● RECORDED DATA:

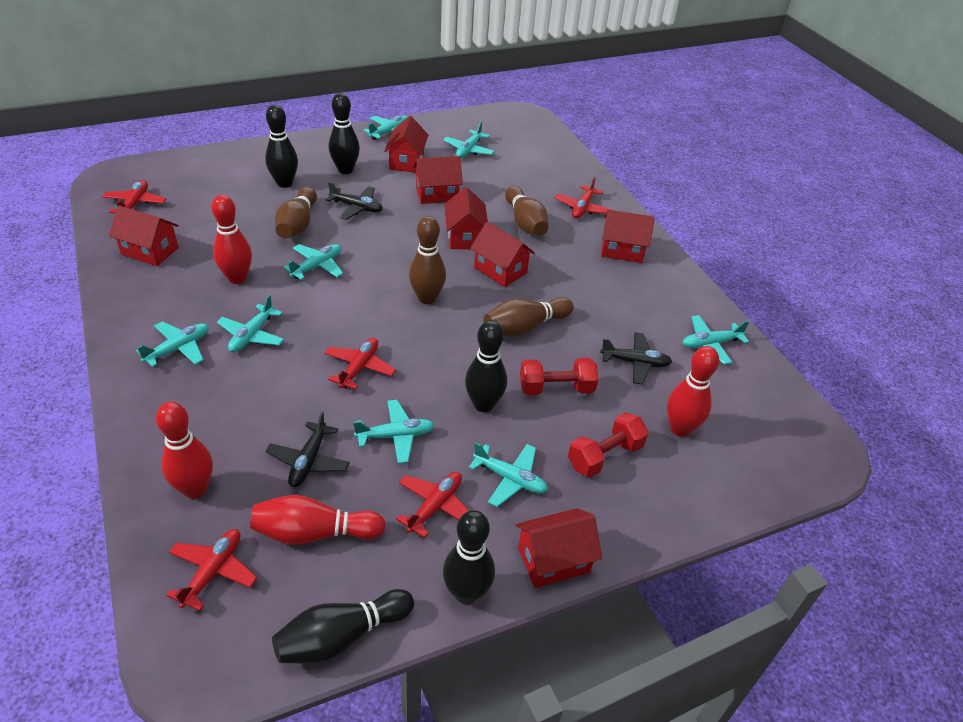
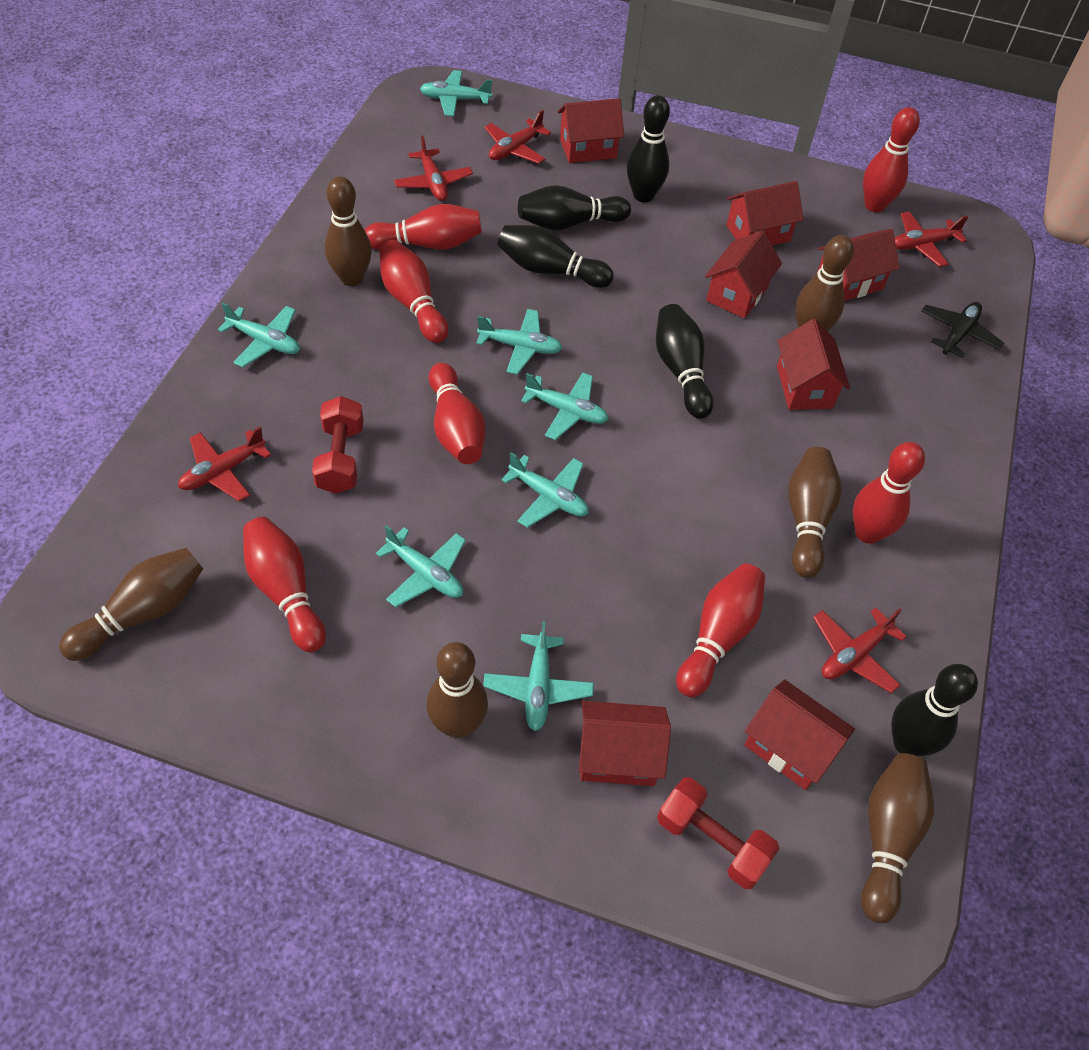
black plane: 3 -> 1
brown bowling pin: 4 -> 6
red bowling pin: 4 -> 7
turquoise plane: 8 -> 7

● PROBLEM TO WORK ON:
A line belongs in the answer if it contains the word "bowling"; copy every such line from the data above.

● ANSWER BELOW:
brown bowling pin: 4 -> 6
red bowling pin: 4 -> 7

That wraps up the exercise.